What needs to be done:
Copy every line of the data below word for word, leaving out the pictures.

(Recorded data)
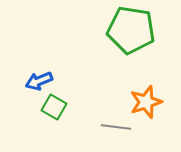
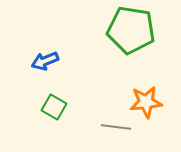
blue arrow: moved 6 px right, 20 px up
orange star: rotated 12 degrees clockwise
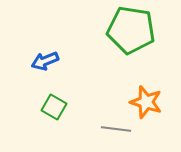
orange star: rotated 24 degrees clockwise
gray line: moved 2 px down
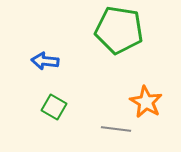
green pentagon: moved 12 px left
blue arrow: rotated 28 degrees clockwise
orange star: rotated 12 degrees clockwise
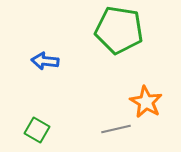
green square: moved 17 px left, 23 px down
gray line: rotated 20 degrees counterclockwise
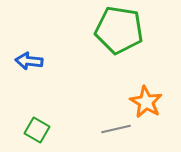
blue arrow: moved 16 px left
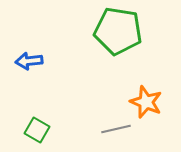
green pentagon: moved 1 px left, 1 px down
blue arrow: rotated 12 degrees counterclockwise
orange star: rotated 8 degrees counterclockwise
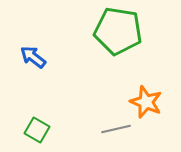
blue arrow: moved 4 px right, 4 px up; rotated 44 degrees clockwise
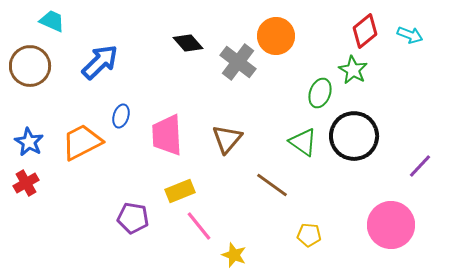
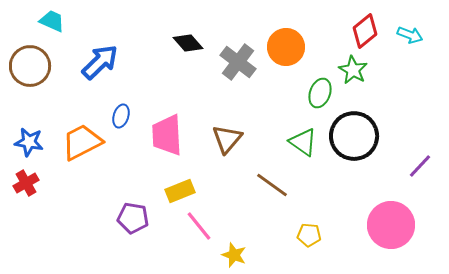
orange circle: moved 10 px right, 11 px down
blue star: rotated 20 degrees counterclockwise
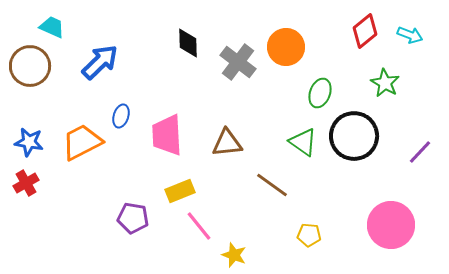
cyan trapezoid: moved 6 px down
black diamond: rotated 40 degrees clockwise
green star: moved 32 px right, 13 px down
brown triangle: moved 4 px down; rotated 44 degrees clockwise
purple line: moved 14 px up
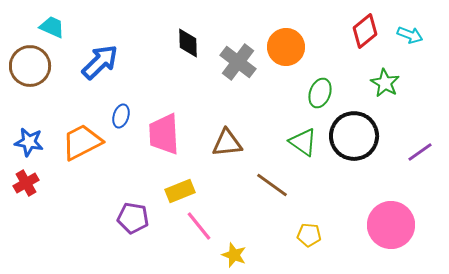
pink trapezoid: moved 3 px left, 1 px up
purple line: rotated 12 degrees clockwise
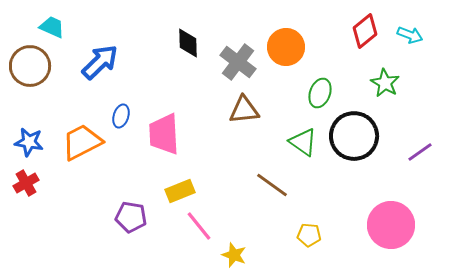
brown triangle: moved 17 px right, 33 px up
purple pentagon: moved 2 px left, 1 px up
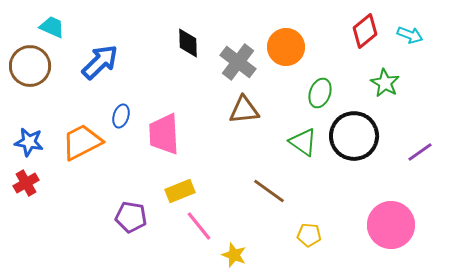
brown line: moved 3 px left, 6 px down
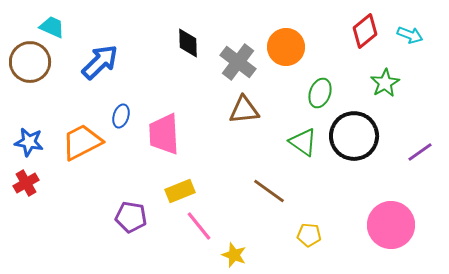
brown circle: moved 4 px up
green star: rotated 12 degrees clockwise
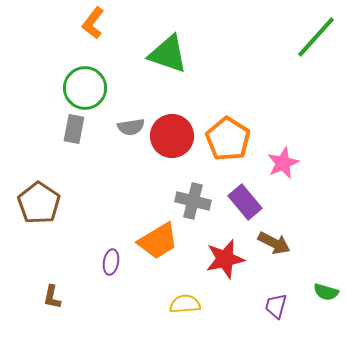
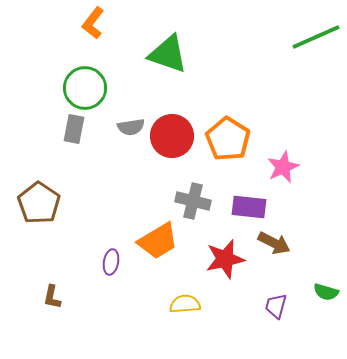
green line: rotated 24 degrees clockwise
pink star: moved 4 px down
purple rectangle: moved 4 px right, 5 px down; rotated 44 degrees counterclockwise
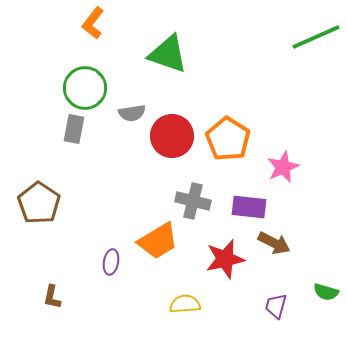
gray semicircle: moved 1 px right, 14 px up
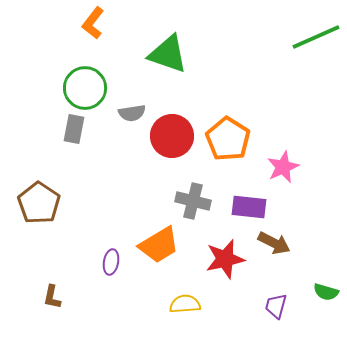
orange trapezoid: moved 1 px right, 4 px down
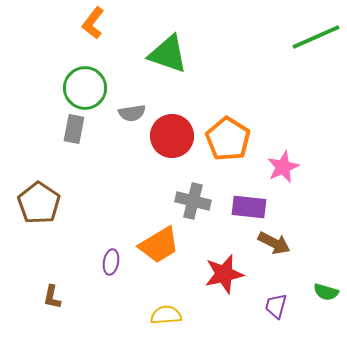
red star: moved 1 px left, 15 px down
yellow semicircle: moved 19 px left, 11 px down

Exercise result:
blue arrow: moved 6 px right, 20 px up
orange star: rotated 12 degrees clockwise
orange star: rotated 24 degrees clockwise
gray line: moved 2 px down
green pentagon: moved 12 px left
blue arrow: rotated 28 degrees clockwise
orange star: rotated 12 degrees clockwise
green square: moved 17 px left, 23 px down
gray line: rotated 20 degrees counterclockwise
blue arrow: moved 16 px left
green pentagon: moved 1 px left, 1 px down
blue arrow: rotated 12 degrees counterclockwise
orange star: rotated 8 degrees counterclockwise
blue arrow: moved 4 px right, 4 px up; rotated 44 degrees clockwise
orange circle: moved 10 px right, 11 px down
blue star: rotated 20 degrees counterclockwise
cyan trapezoid: moved 6 px down
black diamond: rotated 40 degrees clockwise
green star: moved 32 px right, 13 px down
brown triangle: moved 4 px down; rotated 44 degrees clockwise
purple line: moved 14 px up
pink trapezoid: moved 3 px left, 1 px up
purple line: rotated 12 degrees clockwise
brown triangle: moved 17 px right, 33 px up
purple pentagon: moved 2 px left, 1 px up
brown line: moved 3 px left, 6 px down
brown circle: moved 4 px up
green star: rotated 12 degrees clockwise
green line: rotated 24 degrees clockwise
pink star: moved 4 px down
purple rectangle: moved 4 px right, 5 px down; rotated 44 degrees counterclockwise
gray semicircle: moved 1 px right, 14 px up
orange trapezoid: moved 1 px right, 4 px down
red star: moved 1 px left, 15 px down
yellow semicircle: moved 19 px left, 11 px down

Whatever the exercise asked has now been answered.